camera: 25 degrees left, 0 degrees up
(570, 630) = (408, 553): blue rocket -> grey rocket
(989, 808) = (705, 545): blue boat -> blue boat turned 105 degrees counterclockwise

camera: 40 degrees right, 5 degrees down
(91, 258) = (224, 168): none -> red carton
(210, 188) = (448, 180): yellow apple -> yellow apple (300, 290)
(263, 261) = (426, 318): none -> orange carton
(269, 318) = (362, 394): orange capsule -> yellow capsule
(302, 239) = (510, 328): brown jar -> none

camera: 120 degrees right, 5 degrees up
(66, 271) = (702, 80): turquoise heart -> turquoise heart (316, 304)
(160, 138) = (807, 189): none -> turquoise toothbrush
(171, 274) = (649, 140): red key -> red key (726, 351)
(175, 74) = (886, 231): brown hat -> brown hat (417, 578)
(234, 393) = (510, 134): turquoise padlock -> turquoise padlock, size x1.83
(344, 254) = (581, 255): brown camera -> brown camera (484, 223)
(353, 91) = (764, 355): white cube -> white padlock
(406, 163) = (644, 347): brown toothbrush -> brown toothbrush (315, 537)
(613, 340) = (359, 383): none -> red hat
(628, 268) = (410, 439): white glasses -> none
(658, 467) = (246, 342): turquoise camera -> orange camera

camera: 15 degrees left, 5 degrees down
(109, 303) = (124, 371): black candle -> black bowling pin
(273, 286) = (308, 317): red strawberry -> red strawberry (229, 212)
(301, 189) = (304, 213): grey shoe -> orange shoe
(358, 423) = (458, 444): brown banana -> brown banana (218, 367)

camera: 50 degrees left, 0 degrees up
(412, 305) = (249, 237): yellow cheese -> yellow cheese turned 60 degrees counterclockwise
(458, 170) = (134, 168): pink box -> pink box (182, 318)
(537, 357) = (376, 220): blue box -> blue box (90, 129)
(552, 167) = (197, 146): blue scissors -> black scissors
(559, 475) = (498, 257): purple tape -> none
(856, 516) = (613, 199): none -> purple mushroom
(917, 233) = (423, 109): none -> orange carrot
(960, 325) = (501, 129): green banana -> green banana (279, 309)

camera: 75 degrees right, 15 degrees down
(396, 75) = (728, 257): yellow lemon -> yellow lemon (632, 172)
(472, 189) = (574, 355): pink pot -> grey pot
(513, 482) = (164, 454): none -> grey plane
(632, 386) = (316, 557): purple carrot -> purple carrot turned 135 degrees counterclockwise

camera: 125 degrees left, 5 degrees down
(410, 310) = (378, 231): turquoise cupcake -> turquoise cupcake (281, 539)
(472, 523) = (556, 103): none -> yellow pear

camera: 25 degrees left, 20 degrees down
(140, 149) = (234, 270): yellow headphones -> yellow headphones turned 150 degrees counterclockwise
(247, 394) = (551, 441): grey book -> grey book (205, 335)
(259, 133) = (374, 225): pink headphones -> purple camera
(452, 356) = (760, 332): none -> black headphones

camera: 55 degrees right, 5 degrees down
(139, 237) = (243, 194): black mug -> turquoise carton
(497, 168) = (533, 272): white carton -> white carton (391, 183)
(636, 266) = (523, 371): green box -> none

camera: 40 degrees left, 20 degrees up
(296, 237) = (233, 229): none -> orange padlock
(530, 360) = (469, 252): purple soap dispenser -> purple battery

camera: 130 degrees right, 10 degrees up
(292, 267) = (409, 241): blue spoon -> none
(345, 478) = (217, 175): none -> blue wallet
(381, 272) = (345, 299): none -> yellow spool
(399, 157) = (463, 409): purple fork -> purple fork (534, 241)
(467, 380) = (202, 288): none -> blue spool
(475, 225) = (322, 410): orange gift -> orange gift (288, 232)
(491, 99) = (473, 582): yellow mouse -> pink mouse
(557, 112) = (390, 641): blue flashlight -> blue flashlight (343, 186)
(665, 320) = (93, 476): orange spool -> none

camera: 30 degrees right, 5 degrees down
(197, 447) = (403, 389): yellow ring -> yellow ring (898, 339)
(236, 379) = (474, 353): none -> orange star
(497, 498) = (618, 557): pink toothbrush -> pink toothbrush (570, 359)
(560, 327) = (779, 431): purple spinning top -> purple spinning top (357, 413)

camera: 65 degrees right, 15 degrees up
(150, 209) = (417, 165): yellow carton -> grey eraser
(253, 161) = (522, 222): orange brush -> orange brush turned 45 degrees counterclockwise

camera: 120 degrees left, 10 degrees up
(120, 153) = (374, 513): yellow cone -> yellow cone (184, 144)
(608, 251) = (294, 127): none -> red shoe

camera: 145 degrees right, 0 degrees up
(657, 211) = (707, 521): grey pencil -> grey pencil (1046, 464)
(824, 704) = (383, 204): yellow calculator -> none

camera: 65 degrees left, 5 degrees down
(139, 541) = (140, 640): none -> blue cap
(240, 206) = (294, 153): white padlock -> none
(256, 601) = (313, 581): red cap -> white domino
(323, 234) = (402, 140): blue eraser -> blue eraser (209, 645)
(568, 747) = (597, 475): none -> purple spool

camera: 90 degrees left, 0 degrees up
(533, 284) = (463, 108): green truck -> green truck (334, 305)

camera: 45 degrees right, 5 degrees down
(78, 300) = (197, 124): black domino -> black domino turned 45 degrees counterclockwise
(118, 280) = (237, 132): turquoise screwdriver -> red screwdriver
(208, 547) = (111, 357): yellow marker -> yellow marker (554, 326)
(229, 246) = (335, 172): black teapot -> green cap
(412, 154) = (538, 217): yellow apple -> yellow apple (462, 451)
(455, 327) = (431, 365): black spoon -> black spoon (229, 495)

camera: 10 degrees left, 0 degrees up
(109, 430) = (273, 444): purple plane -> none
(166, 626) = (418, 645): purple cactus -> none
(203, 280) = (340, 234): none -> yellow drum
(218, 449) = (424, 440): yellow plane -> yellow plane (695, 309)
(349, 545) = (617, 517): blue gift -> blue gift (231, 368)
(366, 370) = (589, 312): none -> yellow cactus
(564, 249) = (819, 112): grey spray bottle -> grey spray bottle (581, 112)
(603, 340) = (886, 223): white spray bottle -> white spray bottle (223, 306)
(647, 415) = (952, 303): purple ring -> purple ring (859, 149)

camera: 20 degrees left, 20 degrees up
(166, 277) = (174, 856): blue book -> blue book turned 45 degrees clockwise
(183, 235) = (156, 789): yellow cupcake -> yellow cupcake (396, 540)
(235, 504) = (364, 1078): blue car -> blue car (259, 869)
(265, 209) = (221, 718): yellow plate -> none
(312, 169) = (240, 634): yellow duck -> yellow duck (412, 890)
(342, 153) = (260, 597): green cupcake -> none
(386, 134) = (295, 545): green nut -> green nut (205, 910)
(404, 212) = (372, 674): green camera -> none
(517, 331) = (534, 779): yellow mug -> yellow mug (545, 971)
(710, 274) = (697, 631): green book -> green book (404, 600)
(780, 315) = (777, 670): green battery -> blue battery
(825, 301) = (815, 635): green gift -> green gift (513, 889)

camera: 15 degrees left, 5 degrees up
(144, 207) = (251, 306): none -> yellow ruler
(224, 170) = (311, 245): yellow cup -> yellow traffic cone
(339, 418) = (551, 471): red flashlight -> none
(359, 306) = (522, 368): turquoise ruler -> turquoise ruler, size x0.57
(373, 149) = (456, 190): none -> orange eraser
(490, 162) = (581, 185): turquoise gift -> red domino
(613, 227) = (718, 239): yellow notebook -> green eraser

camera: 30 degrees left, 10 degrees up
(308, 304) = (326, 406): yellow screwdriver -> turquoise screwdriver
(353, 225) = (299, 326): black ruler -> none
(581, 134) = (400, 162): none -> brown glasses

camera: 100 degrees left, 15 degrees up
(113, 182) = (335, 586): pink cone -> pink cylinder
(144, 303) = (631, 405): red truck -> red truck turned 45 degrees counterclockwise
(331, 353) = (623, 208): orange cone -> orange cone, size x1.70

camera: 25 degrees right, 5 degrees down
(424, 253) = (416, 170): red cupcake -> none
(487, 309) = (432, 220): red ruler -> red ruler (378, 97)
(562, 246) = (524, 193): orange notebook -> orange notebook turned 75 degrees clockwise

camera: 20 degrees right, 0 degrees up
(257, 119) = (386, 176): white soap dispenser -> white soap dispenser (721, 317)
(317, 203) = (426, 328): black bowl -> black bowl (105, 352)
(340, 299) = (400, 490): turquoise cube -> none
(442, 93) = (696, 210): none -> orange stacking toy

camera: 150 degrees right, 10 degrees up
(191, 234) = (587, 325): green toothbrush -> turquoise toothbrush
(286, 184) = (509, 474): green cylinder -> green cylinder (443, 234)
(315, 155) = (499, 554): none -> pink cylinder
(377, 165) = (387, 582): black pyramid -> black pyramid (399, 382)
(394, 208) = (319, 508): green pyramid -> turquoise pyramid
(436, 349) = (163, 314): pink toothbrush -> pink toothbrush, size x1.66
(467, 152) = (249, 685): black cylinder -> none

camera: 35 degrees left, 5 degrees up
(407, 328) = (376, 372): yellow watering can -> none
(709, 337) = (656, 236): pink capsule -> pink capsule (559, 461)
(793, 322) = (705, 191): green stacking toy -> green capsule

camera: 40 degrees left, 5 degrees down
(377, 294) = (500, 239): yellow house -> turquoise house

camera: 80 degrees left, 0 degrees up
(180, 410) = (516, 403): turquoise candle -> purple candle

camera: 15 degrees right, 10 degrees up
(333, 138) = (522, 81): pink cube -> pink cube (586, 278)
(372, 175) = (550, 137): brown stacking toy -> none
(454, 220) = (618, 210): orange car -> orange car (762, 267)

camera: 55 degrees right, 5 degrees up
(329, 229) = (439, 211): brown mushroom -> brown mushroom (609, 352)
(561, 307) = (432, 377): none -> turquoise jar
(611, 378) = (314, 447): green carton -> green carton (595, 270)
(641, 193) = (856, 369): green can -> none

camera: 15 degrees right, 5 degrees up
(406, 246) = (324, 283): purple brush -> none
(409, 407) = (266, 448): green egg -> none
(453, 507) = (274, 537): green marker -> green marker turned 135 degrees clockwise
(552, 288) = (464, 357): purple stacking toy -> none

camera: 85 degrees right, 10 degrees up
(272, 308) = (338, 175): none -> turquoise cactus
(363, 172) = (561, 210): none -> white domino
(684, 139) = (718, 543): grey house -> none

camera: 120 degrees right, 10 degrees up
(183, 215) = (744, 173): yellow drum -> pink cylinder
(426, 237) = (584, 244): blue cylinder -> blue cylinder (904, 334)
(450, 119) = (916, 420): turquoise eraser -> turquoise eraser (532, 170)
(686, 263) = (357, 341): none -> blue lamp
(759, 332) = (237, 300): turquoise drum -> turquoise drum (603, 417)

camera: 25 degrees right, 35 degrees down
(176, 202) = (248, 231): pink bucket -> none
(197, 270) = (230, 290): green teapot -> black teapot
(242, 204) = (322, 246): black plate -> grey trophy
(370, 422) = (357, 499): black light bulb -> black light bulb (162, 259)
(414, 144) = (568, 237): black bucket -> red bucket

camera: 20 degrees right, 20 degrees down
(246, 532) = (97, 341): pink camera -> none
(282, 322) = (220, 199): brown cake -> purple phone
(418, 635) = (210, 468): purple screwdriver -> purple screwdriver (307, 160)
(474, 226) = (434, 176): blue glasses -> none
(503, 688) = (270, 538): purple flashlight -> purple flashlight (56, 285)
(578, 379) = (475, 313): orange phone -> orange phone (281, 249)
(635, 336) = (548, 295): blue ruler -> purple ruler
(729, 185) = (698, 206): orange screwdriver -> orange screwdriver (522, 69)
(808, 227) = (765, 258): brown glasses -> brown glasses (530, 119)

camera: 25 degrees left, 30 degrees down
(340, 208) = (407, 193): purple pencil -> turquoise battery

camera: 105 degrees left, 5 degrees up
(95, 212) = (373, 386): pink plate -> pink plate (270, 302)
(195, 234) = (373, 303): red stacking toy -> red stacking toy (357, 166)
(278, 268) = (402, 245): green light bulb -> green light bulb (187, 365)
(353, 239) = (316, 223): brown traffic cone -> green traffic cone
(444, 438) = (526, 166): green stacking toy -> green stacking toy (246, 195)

☆ ☆ ☆ ☆ ☆

__WHAT TO PRODUCE__: Return exactly the leading lines of the listing, stopping after the line in which "(263, 261) = (426, 318): none" occurs.

__OUTPUT OF THE TASK__:
camera: 25 degrees left, 0 degrees up
(570, 630) = (408, 553): blue rocket -> grey rocket
(989, 808) = (705, 545): blue boat -> blue boat turned 105 degrees counterclockwise

camera: 40 degrees right, 5 degrees down
(91, 258) = (224, 168): none -> red carton
(210, 188) = (448, 180): yellow apple -> yellow apple (300, 290)
(263, 261) = (426, 318): none -> orange carton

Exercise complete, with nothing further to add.